Exercise data START

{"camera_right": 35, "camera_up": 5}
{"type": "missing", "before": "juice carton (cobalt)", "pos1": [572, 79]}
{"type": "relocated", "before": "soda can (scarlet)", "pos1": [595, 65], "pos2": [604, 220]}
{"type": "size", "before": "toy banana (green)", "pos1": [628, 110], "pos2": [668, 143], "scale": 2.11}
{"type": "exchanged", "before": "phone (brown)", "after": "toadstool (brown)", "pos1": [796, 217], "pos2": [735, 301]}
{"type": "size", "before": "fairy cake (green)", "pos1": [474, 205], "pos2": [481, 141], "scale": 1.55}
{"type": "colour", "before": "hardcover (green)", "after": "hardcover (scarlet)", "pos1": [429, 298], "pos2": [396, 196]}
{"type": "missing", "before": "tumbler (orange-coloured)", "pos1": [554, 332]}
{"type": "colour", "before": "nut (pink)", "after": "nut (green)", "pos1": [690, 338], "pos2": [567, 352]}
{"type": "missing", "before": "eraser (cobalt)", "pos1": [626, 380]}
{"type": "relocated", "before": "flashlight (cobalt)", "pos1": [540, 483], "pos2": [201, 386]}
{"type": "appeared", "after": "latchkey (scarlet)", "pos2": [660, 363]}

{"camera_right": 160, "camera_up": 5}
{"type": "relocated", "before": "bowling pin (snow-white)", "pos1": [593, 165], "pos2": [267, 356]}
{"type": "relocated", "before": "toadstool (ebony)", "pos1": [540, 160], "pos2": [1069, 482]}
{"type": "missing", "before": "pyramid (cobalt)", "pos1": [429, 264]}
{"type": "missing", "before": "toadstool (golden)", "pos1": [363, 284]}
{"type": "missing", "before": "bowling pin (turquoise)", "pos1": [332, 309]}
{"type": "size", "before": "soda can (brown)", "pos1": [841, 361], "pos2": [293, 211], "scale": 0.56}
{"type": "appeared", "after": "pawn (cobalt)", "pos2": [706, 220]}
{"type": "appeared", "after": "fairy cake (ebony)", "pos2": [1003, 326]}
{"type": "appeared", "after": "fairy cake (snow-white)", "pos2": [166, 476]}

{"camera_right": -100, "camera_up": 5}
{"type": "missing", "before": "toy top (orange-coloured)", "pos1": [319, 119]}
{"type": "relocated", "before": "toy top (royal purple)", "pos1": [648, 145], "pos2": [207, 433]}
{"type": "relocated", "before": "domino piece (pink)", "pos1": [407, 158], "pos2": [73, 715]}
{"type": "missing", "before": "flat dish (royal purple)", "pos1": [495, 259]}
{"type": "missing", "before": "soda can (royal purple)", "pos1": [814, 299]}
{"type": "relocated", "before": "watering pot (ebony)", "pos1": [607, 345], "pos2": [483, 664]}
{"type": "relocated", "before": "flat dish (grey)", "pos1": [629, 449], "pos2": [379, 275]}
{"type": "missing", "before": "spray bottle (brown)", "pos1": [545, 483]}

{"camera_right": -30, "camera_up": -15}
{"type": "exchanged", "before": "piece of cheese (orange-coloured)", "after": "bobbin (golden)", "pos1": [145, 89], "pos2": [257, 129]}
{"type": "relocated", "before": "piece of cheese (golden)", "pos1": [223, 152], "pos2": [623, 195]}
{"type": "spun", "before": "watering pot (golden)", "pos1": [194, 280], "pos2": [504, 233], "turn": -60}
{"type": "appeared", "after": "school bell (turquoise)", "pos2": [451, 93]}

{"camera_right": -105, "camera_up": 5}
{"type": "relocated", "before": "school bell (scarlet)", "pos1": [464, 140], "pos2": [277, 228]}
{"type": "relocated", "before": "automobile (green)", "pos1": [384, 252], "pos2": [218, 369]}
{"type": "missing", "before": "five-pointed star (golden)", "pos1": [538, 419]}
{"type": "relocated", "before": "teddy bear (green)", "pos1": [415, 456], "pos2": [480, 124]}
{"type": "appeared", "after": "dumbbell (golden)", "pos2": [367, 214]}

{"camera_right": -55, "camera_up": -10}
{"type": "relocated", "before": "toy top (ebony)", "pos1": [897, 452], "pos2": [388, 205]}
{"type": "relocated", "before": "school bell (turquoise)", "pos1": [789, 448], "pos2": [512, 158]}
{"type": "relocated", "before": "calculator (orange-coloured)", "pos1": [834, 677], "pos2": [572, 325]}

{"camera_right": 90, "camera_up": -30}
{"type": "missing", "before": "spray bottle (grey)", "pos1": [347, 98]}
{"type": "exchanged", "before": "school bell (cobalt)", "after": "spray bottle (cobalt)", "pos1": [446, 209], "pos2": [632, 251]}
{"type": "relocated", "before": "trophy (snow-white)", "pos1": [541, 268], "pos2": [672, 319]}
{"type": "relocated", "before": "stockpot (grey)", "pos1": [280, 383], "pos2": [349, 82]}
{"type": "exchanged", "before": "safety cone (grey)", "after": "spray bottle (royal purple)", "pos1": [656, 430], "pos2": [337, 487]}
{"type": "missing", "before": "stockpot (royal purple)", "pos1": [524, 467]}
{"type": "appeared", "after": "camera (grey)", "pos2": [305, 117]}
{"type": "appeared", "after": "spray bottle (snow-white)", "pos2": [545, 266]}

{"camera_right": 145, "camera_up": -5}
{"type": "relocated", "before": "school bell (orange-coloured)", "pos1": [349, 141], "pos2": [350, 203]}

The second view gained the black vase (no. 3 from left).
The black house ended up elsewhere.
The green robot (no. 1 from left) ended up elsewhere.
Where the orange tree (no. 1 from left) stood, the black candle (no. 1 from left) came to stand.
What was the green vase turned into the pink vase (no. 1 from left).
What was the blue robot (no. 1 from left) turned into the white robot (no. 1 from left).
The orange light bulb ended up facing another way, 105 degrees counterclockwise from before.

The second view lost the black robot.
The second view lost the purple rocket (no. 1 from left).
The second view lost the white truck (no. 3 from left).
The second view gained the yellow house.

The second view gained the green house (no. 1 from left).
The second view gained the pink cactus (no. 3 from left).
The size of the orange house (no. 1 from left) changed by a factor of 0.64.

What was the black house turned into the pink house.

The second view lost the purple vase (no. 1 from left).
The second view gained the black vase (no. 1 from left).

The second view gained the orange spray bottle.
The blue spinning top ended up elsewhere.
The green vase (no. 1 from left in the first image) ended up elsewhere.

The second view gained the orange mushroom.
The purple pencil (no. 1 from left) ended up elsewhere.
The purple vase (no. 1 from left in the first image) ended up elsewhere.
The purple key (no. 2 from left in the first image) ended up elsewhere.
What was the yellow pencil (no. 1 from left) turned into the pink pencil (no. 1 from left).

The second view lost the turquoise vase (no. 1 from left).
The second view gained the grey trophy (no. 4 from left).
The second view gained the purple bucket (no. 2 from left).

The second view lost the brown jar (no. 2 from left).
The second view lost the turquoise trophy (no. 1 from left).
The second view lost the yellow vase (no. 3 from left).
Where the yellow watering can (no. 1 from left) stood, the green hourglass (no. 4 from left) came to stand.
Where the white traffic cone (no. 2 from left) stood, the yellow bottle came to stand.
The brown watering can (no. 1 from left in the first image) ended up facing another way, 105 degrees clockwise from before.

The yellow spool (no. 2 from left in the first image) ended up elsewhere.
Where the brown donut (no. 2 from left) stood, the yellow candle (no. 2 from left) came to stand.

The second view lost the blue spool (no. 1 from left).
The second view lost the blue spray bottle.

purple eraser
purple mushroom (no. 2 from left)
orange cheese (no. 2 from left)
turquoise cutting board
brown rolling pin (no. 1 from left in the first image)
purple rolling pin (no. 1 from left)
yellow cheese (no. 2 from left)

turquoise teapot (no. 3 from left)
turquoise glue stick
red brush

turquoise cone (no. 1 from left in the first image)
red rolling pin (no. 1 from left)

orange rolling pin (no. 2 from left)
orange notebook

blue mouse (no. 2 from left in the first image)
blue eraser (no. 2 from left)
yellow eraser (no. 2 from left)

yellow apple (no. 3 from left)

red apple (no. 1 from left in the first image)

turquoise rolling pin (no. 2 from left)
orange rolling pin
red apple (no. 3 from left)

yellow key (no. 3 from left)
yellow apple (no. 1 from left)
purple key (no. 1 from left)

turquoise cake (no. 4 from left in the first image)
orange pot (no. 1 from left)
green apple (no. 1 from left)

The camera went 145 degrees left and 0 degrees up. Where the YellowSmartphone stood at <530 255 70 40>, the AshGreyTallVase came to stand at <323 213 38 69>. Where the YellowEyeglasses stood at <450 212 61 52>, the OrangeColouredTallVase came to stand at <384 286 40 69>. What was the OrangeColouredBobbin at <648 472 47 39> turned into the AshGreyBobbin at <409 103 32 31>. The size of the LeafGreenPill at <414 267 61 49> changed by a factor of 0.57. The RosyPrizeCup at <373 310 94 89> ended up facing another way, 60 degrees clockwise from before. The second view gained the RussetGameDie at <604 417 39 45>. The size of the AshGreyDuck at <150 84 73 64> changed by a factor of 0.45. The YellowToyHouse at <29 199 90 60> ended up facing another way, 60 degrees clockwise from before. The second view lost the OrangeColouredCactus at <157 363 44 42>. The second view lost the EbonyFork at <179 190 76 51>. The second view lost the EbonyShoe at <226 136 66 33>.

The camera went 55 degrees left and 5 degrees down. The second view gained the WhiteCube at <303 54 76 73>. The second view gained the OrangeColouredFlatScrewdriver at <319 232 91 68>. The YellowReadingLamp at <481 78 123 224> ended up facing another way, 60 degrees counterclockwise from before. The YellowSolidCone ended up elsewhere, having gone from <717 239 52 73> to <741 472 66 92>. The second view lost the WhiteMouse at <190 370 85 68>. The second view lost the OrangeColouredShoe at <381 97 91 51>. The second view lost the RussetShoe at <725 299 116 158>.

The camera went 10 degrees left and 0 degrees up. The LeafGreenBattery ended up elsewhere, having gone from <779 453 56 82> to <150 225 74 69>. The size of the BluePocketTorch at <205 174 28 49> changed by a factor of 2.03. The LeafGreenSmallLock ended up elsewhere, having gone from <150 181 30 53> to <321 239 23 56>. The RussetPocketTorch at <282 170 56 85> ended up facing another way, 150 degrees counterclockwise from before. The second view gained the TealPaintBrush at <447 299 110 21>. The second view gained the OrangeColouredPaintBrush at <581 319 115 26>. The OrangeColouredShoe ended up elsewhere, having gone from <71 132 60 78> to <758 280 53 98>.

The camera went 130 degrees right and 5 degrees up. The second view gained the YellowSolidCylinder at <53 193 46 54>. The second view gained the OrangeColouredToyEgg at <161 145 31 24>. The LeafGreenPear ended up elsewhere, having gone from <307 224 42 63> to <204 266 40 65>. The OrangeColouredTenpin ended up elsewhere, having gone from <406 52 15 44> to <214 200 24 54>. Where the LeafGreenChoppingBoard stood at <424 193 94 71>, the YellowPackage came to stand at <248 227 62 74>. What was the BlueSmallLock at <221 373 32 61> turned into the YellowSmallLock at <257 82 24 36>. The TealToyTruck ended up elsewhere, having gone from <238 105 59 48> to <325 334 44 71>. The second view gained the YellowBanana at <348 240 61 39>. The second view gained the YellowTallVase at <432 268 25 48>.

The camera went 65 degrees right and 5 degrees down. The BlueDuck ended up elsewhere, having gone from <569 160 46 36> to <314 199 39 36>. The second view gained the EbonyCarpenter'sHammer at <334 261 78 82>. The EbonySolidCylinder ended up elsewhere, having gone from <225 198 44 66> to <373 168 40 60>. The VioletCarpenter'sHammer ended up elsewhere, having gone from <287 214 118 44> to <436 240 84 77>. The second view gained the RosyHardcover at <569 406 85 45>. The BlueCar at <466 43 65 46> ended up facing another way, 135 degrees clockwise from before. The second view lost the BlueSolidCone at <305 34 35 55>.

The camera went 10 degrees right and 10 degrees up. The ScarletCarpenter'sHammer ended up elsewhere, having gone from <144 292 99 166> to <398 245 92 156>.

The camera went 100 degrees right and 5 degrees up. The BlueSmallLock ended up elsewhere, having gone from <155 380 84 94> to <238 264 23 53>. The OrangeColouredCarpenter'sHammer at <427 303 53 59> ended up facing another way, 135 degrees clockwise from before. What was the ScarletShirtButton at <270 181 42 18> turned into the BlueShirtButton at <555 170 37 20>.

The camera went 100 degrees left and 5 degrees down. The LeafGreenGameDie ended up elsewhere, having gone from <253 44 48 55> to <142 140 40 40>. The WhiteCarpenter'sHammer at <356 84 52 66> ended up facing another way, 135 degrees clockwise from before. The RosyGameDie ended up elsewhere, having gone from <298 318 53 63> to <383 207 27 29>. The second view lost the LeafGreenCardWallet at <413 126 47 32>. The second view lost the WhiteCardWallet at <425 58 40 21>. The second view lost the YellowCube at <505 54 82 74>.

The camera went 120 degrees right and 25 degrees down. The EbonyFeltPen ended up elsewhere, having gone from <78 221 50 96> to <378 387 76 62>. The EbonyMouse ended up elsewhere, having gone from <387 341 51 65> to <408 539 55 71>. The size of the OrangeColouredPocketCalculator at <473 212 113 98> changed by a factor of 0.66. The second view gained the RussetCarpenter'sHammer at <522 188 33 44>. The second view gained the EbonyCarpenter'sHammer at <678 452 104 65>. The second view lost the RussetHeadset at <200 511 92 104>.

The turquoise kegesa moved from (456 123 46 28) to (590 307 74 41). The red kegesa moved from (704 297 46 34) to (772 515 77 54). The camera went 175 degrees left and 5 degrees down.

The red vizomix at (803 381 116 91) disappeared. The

Exercise data END

**The problem**.
From the records above, retype only the lines starting at the line that contains "Where the orange" and ending at the line that contains "What was the blue robot", both included.

**Result of the exercise**.
Where the orange tree (no. 1 from left) stood, the black candle (no. 1 from left) came to stand.
What was the green vase turned into the pink vase (no. 1 from left).
What was the blue robot (no. 1 from left) turned into the white robot (no. 1 from left).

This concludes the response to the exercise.